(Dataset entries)
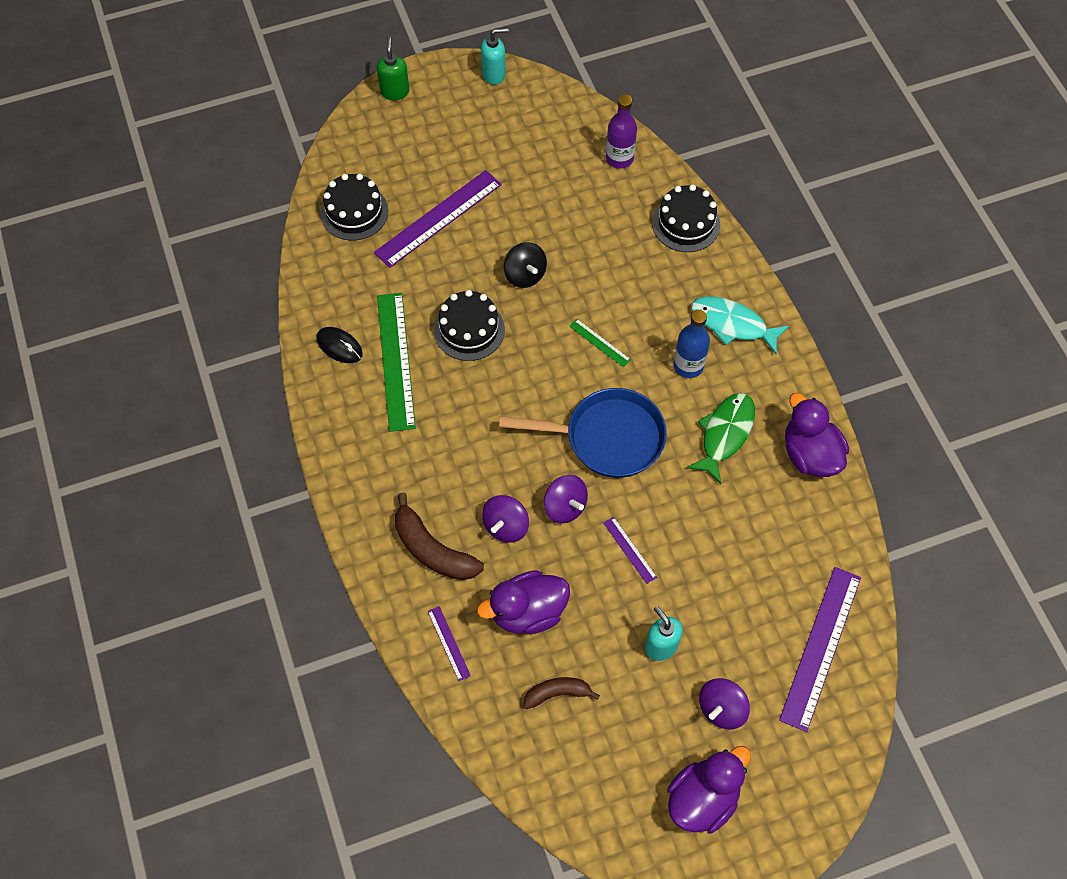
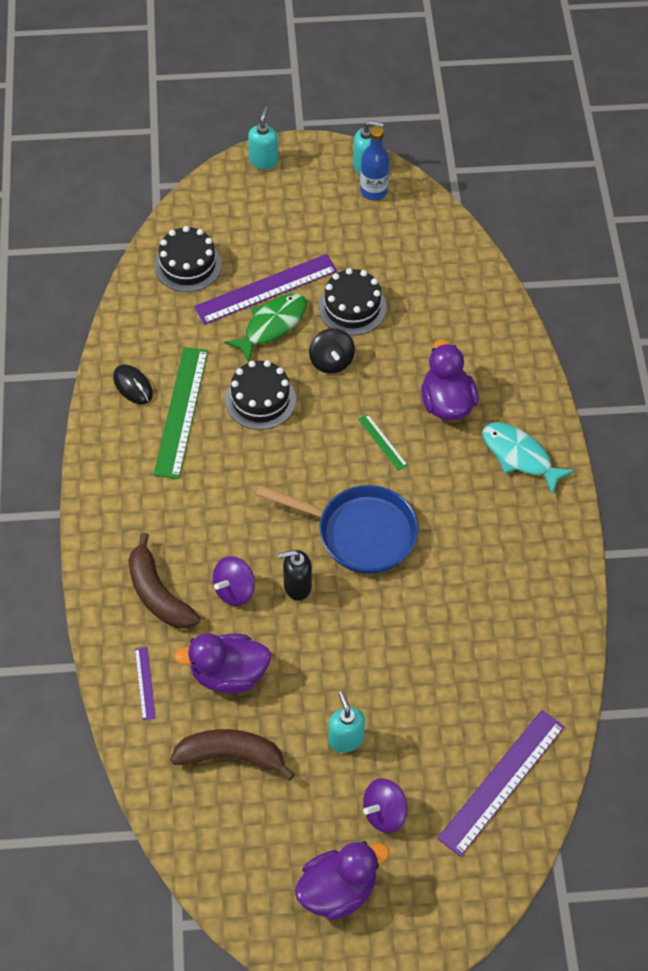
camera: 15 degrees right, 5 degrees down
(395, 91) = (263, 161): green soap dispenser -> turquoise soap dispenser
(557, 693) = (231, 756): brown banana -> brown banana, size x1.62
(565, 506) = (297, 586): purple spinning top -> black soap dispenser
(619, 158) = (461, 272): purple bottle -> none
(630, 550) = (346, 642): purple ruler -> none
(686, 223) = (506, 349): black cake -> black cake (352, 307)
(688, 366) = (462, 484): blue bottle -> blue bottle (373, 191)
(725, 434) = (476, 558): green fish -> green fish (272, 325)
(810, 454) = (554, 598): purple duck -> purple duck (446, 403)

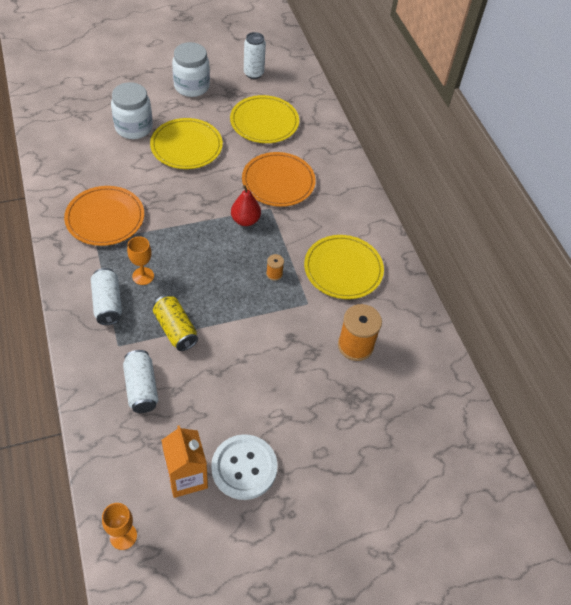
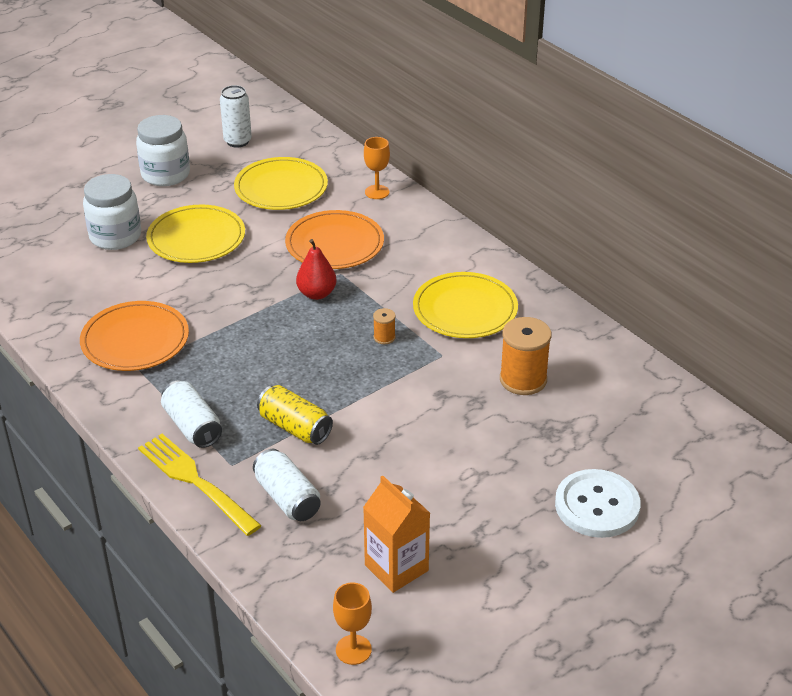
camera: 15 degrees left, 15 degrees down
(87, 351) = (195, 481): none -> yellow fork
(143, 276) = (221, 385): orange goblet -> orange goblet (377, 192)
(244, 468) = (460, 537): white button -> white button (597, 506)

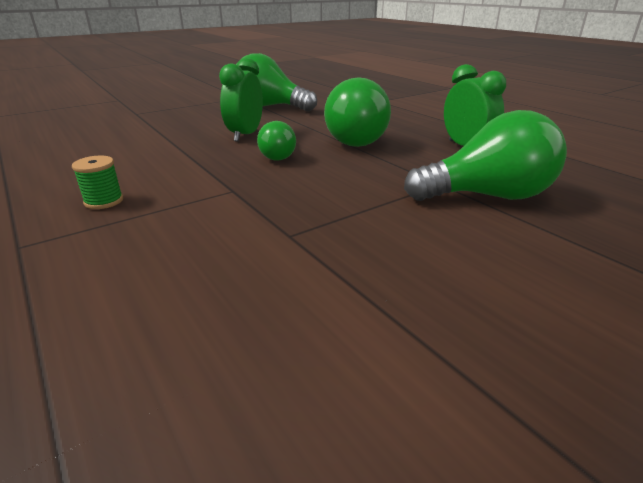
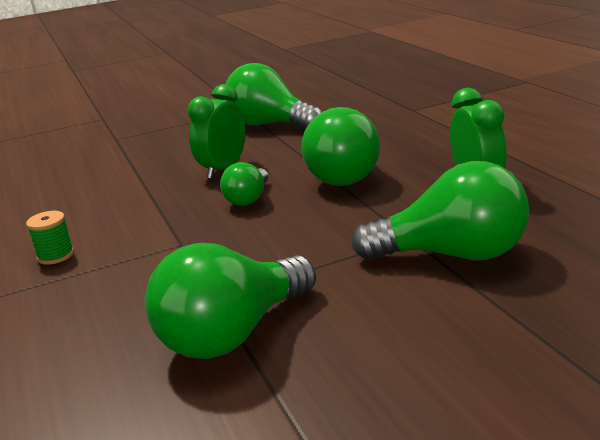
camera: 15 degrees right, 5 degrees down
(326, 269) = (233, 334): none -> green light bulb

_JOB ITEM_
Counting only lines that contain the word "none", give the number found in the data, and nothing else.

_SOLUTION FOR THIS PROBLEM_
4